* _Directions for this task_
Exact copy, no pictures: return all the data below as written.

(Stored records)
********************

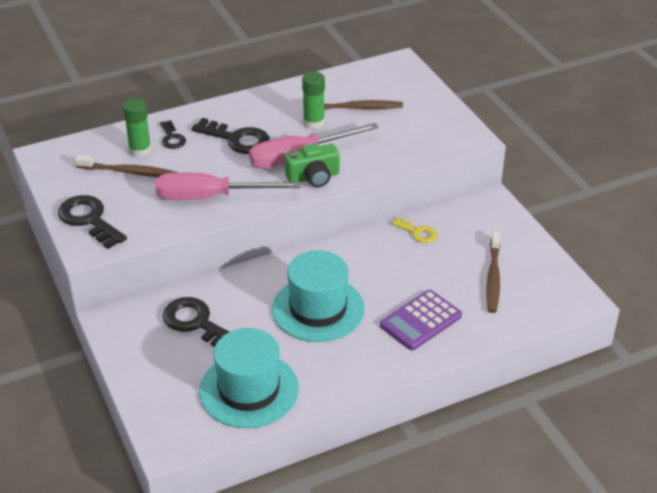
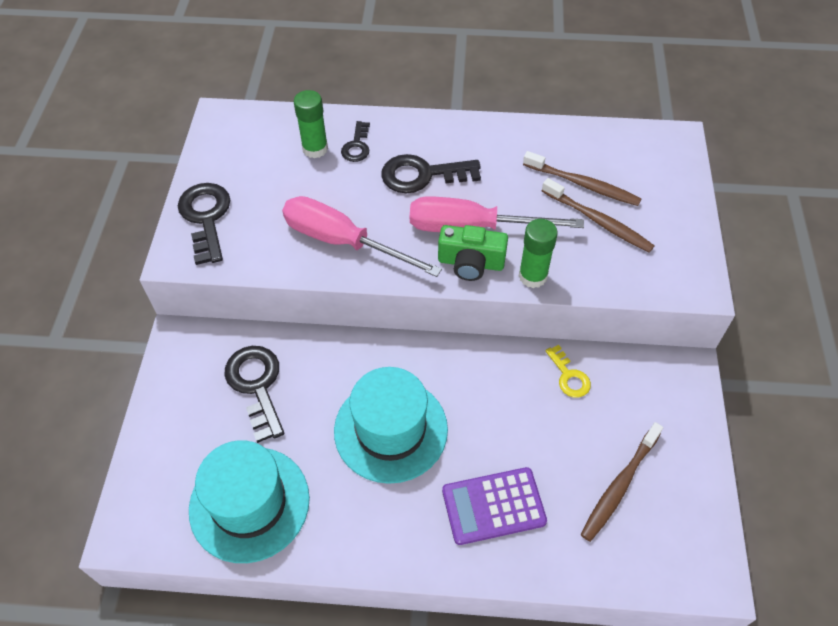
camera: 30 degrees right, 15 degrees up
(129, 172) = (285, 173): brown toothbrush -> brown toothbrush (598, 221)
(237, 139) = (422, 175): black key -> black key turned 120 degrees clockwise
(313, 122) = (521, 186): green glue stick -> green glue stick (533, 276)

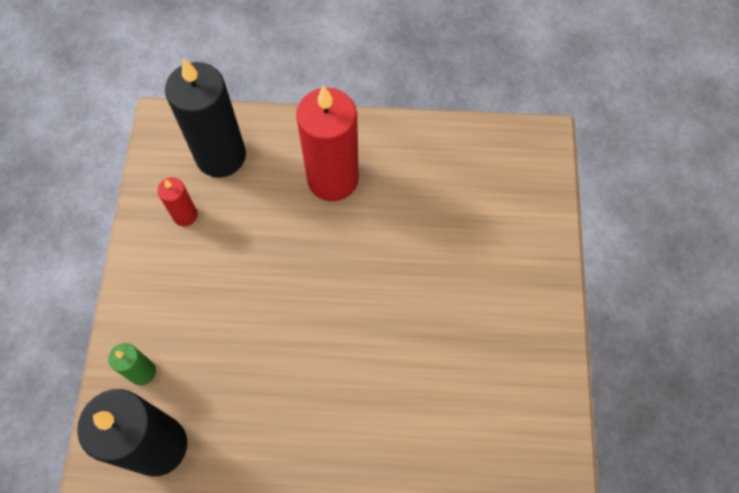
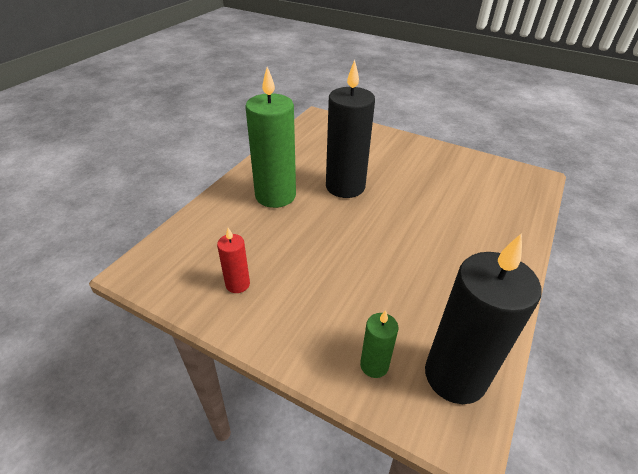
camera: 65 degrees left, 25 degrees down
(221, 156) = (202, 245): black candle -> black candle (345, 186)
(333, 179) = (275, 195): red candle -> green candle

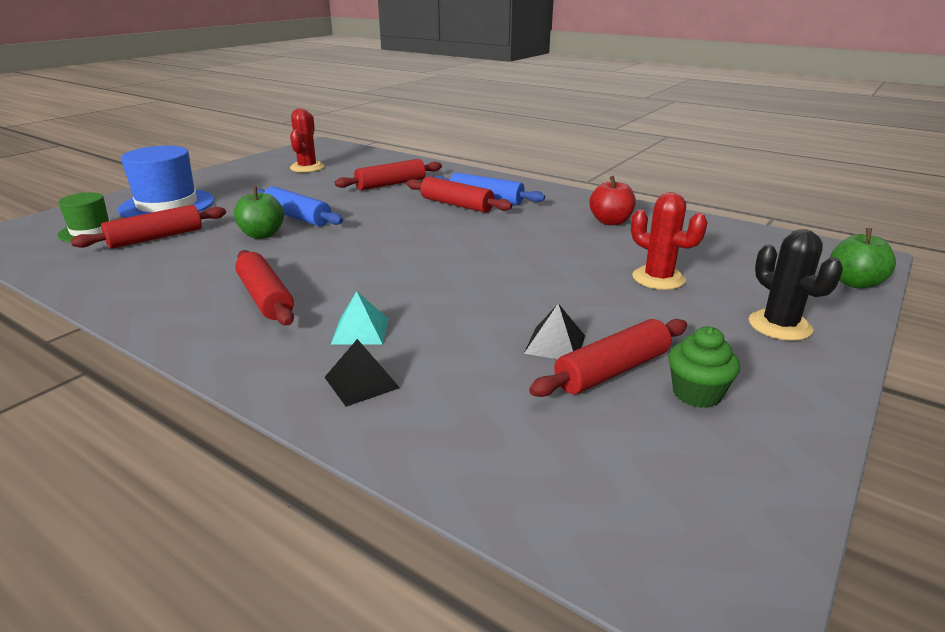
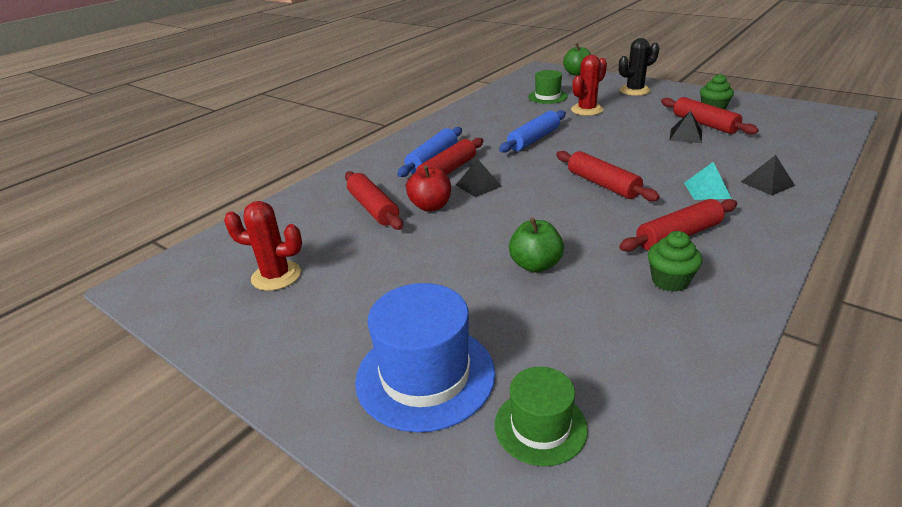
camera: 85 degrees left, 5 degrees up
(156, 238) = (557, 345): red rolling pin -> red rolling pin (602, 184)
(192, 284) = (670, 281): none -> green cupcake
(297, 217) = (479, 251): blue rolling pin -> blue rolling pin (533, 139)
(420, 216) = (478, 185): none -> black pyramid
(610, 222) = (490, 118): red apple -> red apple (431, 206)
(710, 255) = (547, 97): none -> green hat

********************

* _Result of the exercise_
camera: 30 degrees right, 15 degrees up
(129, 172) = (285, 173): brown toothbrush -> brown toothbrush (598, 221)
(237, 139) = (422, 175): black key -> black key turned 120 degrees clockwise
(313, 122) = (521, 186): green glue stick -> green glue stick (533, 276)

camera: 65 degrees left, 25 degrees down
(221, 156) = (202, 245): black candle -> black candle (345, 186)
(333, 179) = (275, 195): red candle -> green candle

camera: 85 degrees left, 5 degrees up
(156, 238) = (557, 345): red rolling pin -> red rolling pin (602, 184)
(192, 284) = (670, 281): none -> green cupcake
(297, 217) = (479, 251): blue rolling pin -> blue rolling pin (533, 139)
(420, 216) = (478, 185): none -> black pyramid
(610, 222) = (490, 118): red apple -> red apple (431, 206)
(710, 255) = (547, 97): none -> green hat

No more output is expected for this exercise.